TASK:
Omitting every picture, copy the lines from the one that contains "purple circle: (337, 409)" through the last line of the records below, exactly and with nothing added.

Before and after coordinates
* * *
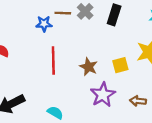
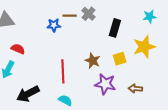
black rectangle: (114, 15) -> (115, 28), moved
red line: (53, 61) -> (63, 71), moved
purple star: (103, 95) -> (105, 84), turned -30

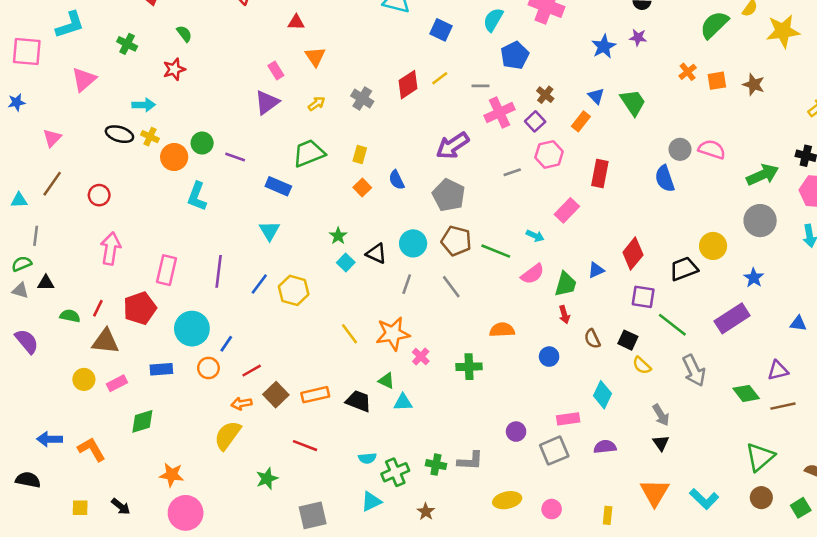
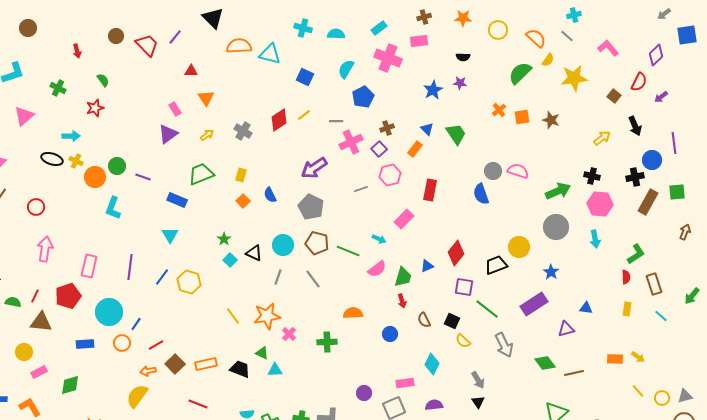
brown cross: (545, 95) -> (387, 128), turned 32
purple triangle: (778, 371) -> (566, 329), moved
pink rectangle: (117, 383) -> (39, 372), moved

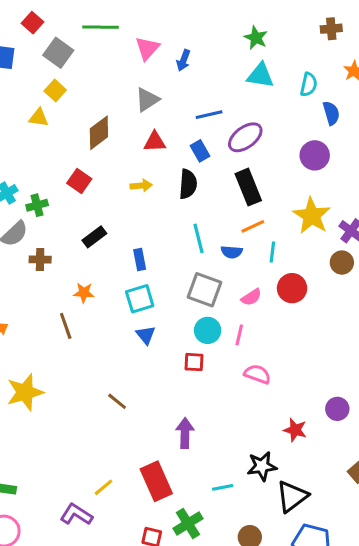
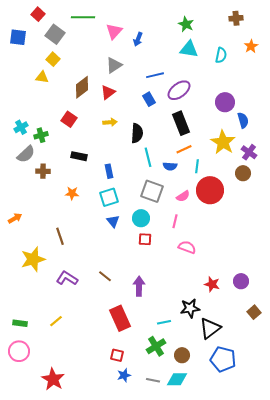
blue semicircle: (331, 113) -> (243, 120), moved
red triangle: (155, 142) -> (108, 92), moved, turned -35
black semicircle: (188, 184) -> (137, 133), moved
black rectangle: (94, 237) -> (79, 156), turned 49
red circle: (292, 288) -> (210, 190), size x1.4
brown line: (66, 326) -> (60, 236), moved
cyan circle: (208, 330) -> (141, 218), moved
brown line: (117, 401) -> (105, 276), moved
purple circle: (337, 409) -> (241, 281), moved
yellow line: (103, 487) -> (56, 321), moved
purple L-shape: (76, 514) -> (67, 278), moved
green cross: (188, 524) -> (156, 346), moved

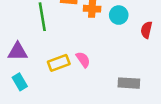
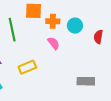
pink semicircle: (83, 60) -> (54, 43), moved

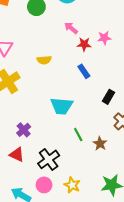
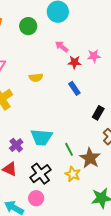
cyan trapezoid: (62, 106) -> (41, 137), moved
brown star: (100, 144) -> (90, 158), size x1.5
yellow star: (72, 185) -> (73, 174), moved

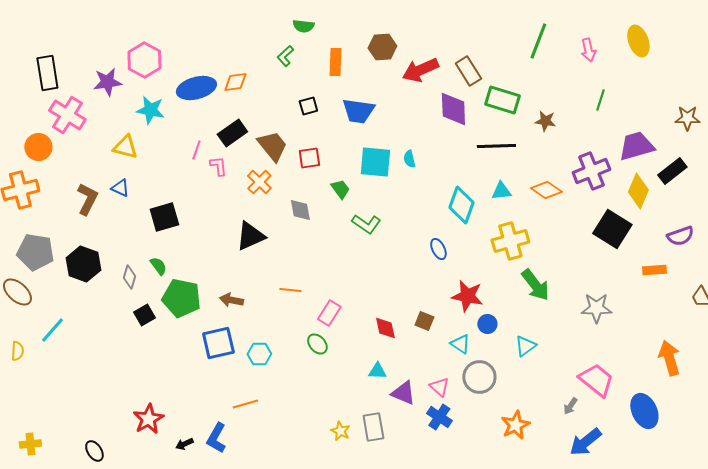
* * *
RESPONSE:
purple circle: (337, 409) -> (241, 281), moved
yellow line: (103, 487) -> (56, 321), moved
purple L-shape: (76, 514) -> (67, 278), moved
green cross: (188, 524) -> (156, 346), moved

pink semicircle: (83, 60) -> (54, 43), moved

cyan trapezoid: (62, 106) -> (41, 137), moved
brown star: (100, 144) -> (90, 158), size x1.5
yellow star: (72, 185) -> (73, 174), moved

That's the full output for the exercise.